» Data for this exercise
★ ★ ★

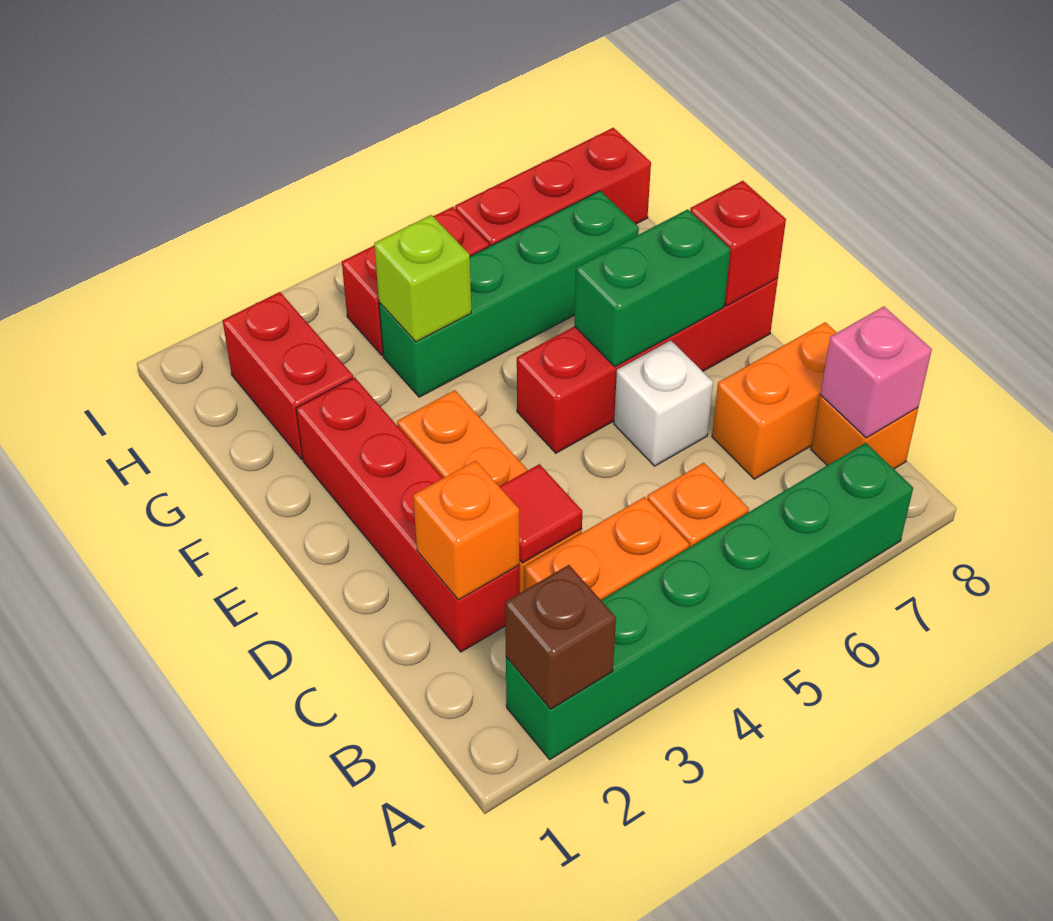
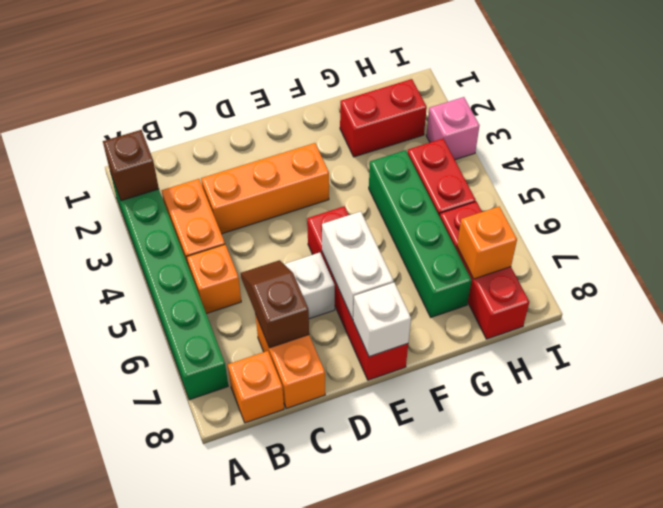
pink 1x1 brick [820,306,932,438] -> pink 1x1 brick moved to [426,97,480,160]
red 1x4 brick [296,377,520,652] -> none
orange 1x1 brick [413,460,519,600] -> orange 1x1 brick moved to [457,207,517,279]
red 1x1 tile [499,464,582,563] -> none
none -> brown 1x2 slope [241,260,309,348]
green 1x2 brick [574,209,730,367] -> white 1x2 brick [322,211,393,319]
red 1x1 brick [690,181,786,306] -> white 1x1 brick [353,282,411,357]
lime 1x1 brick [374,215,471,342] -> none

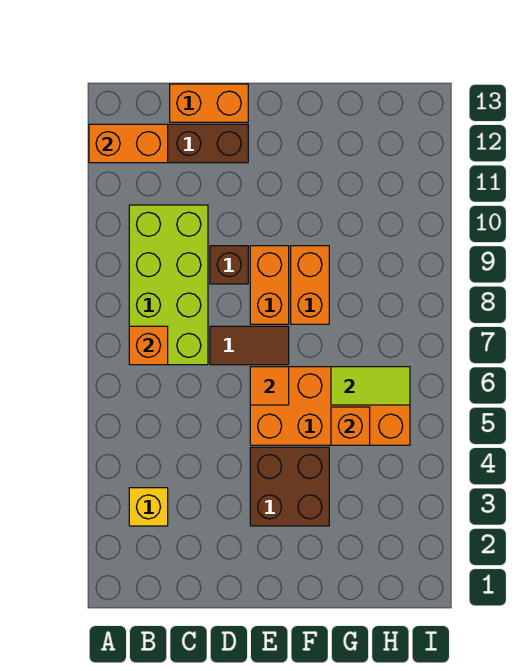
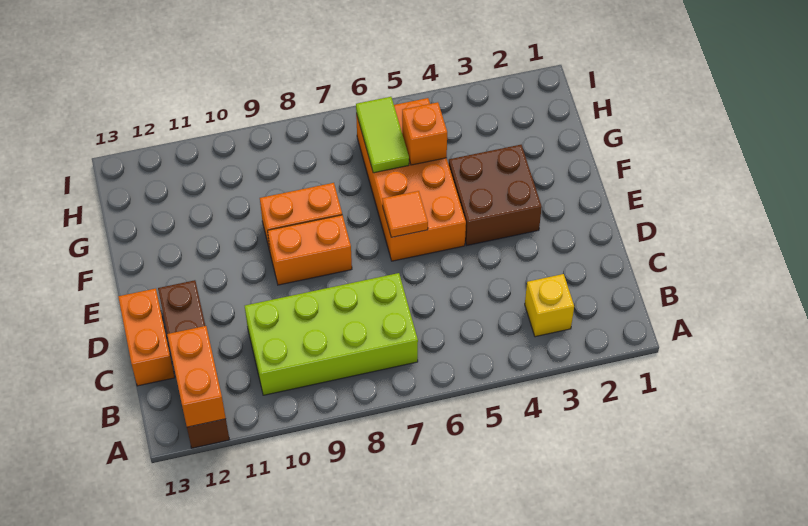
orange 1x1 brick [129,326,168,365] -> none
brown 1x2 tile [210,326,289,365] -> none
brown 1x1 brick [210,246,248,284] -> none

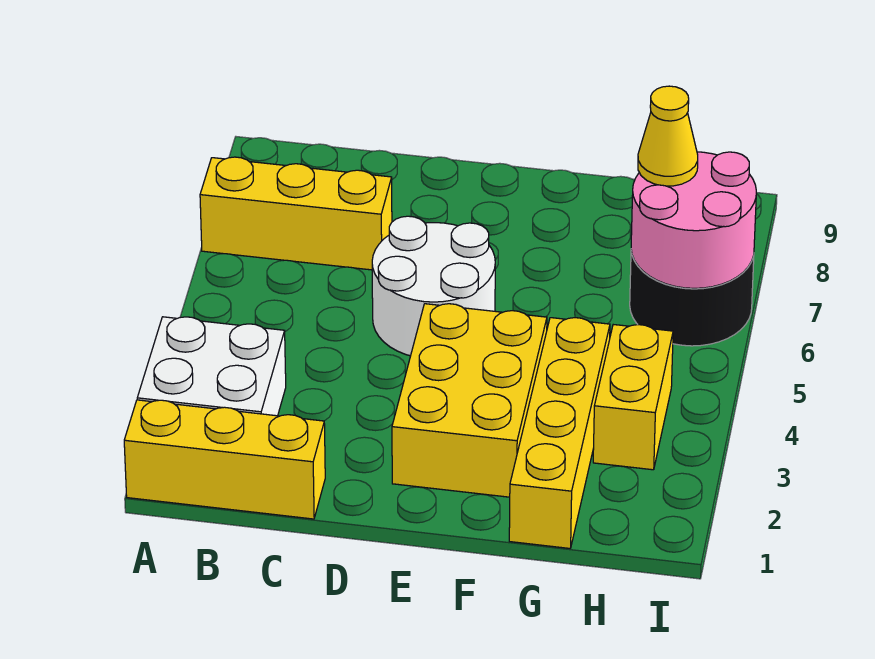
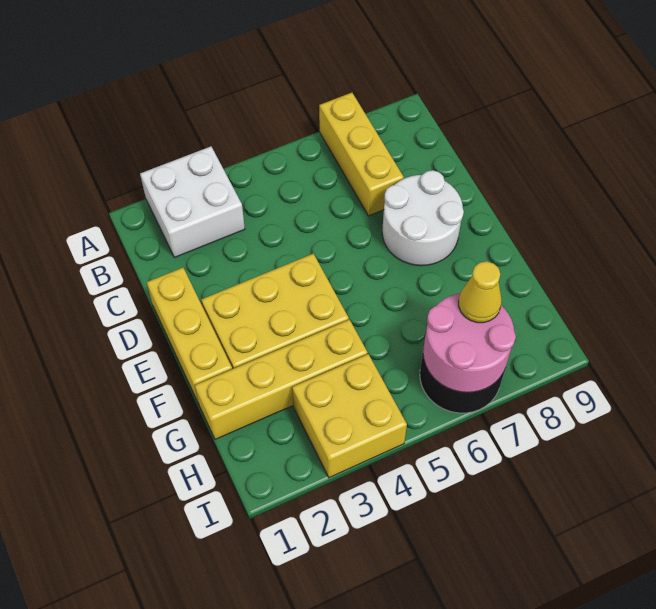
yellow 1x3 brick [124,400,325,519] -> yellow 1x3 brick moved to [147,268,232,404]
white 2x2 round brick [372,216,495,356] -> white 2x2 round brick moved to [382,170,464,266]
yellow 1x2 brick [593,325,673,470] -> yellow 2x2 brick [292,354,407,478]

★ ★ ★

The data above should be returned in full, exactly as written, apart from its images.

pink 1x1 brick [820,306,932,438] -> pink 1x1 brick moved to [426,97,480,160]
red 1x4 brick [296,377,520,652] -> none
orange 1x1 brick [413,460,519,600] -> orange 1x1 brick moved to [457,207,517,279]
red 1x1 tile [499,464,582,563] -> none
none -> brown 1x2 slope [241,260,309,348]
green 1x2 brick [574,209,730,367] -> white 1x2 brick [322,211,393,319]
red 1x1 brick [690,181,786,306] -> white 1x1 brick [353,282,411,357]
lime 1x1 brick [374,215,471,342] -> none

orange 1x1 brick [129,326,168,365] -> none
brown 1x2 tile [210,326,289,365] -> none
brown 1x1 brick [210,246,248,284] -> none

yellow 1x3 brick [124,400,325,519] -> yellow 1x3 brick moved to [147,268,232,404]
white 2x2 round brick [372,216,495,356] -> white 2x2 round brick moved to [382,170,464,266]
yellow 1x2 brick [593,325,673,470] -> yellow 2x2 brick [292,354,407,478]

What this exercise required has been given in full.